__Task__: Word for word, repeat the data; no picture should appear in the result.

__Records for processing__:
*** Begin section ***
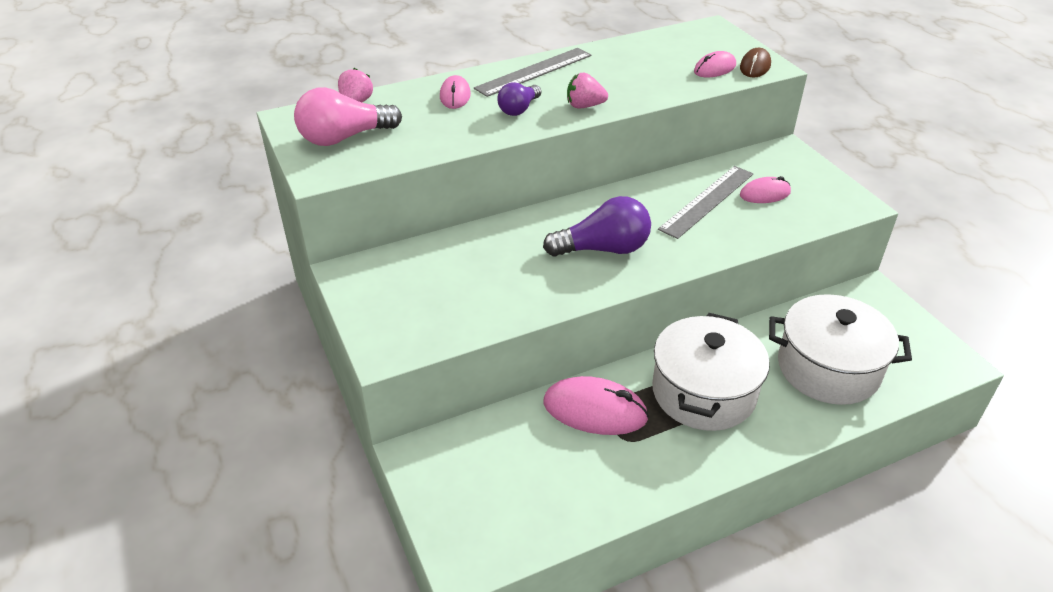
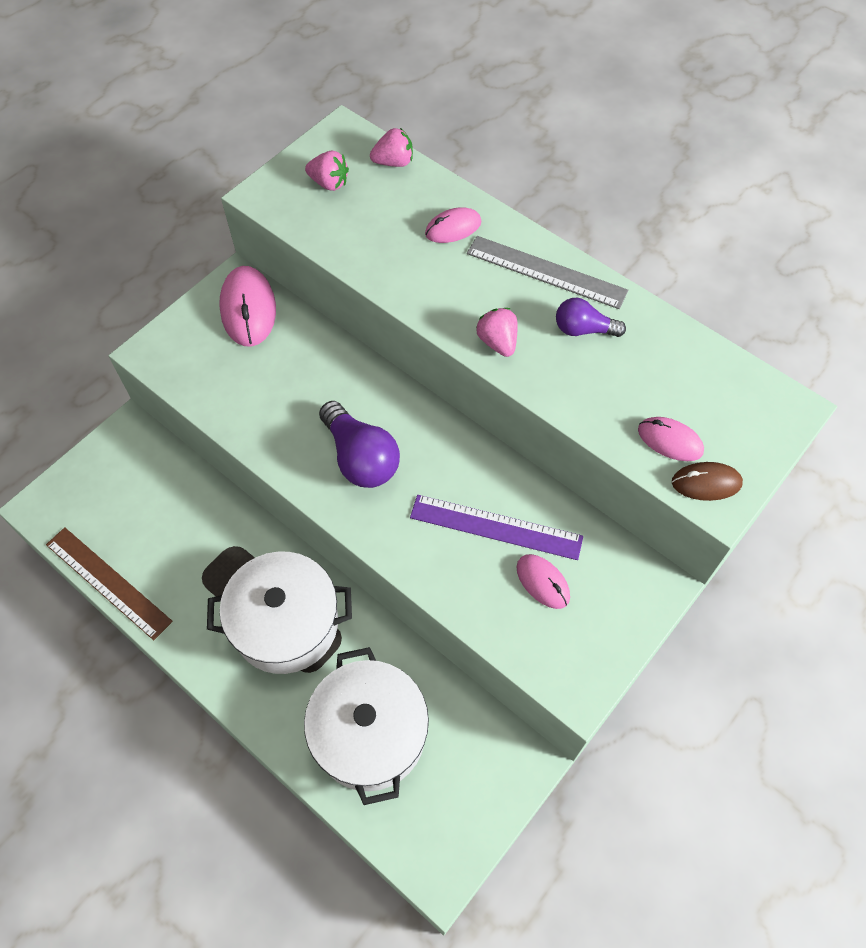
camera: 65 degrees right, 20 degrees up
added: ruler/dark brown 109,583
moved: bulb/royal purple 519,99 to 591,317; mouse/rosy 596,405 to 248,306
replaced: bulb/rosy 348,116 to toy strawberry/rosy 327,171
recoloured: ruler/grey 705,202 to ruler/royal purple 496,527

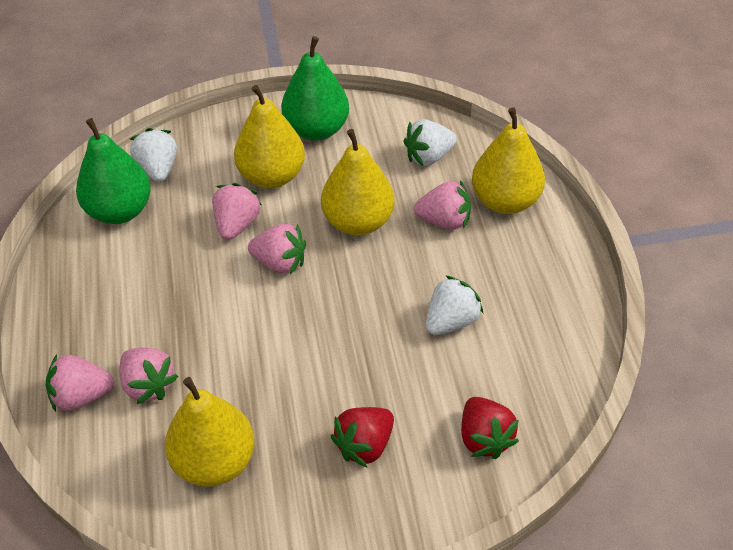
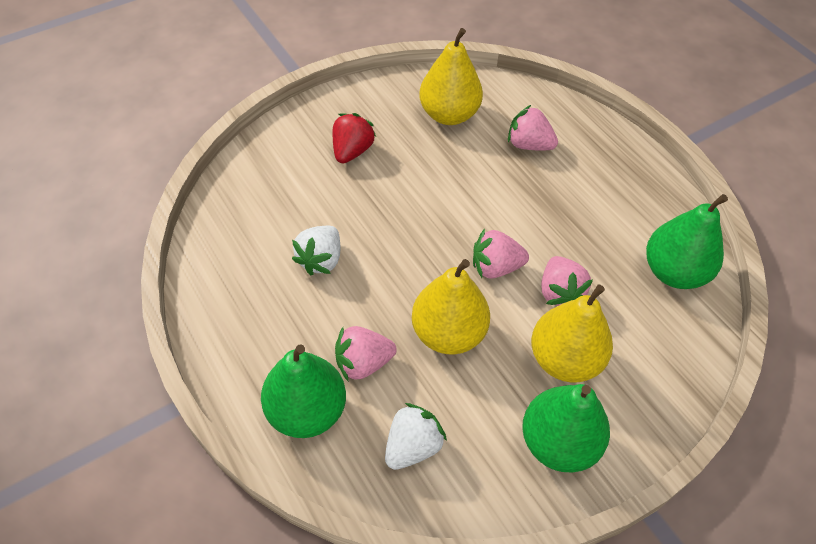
camera: 155 degrees right, 5 degrees up
removed: toy strawberry/pure white 153,155; toy strawberry/rosy 80,383; toy strawberry/red 490,428
recoloured: pear fruit/yellow 508,160 to pear fruit/emerald 303,391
*** End section ***
__Written answer__:
camera: 65 degrees right, 20 degrees up
added: ruler/dark brown 109,583
moved: bulb/royal purple 519,99 to 591,317; mouse/rosy 596,405 to 248,306
replaced: bulb/rosy 348,116 to toy strawberry/rosy 327,171
recoloured: ruler/grey 705,202 to ruler/royal purple 496,527

camera: 155 degrees right, 5 degrees up
removed: toy strawberry/pure white 153,155; toy strawberry/rosy 80,383; toy strawberry/red 490,428
recoloured: pear fruit/yellow 508,160 to pear fruit/emerald 303,391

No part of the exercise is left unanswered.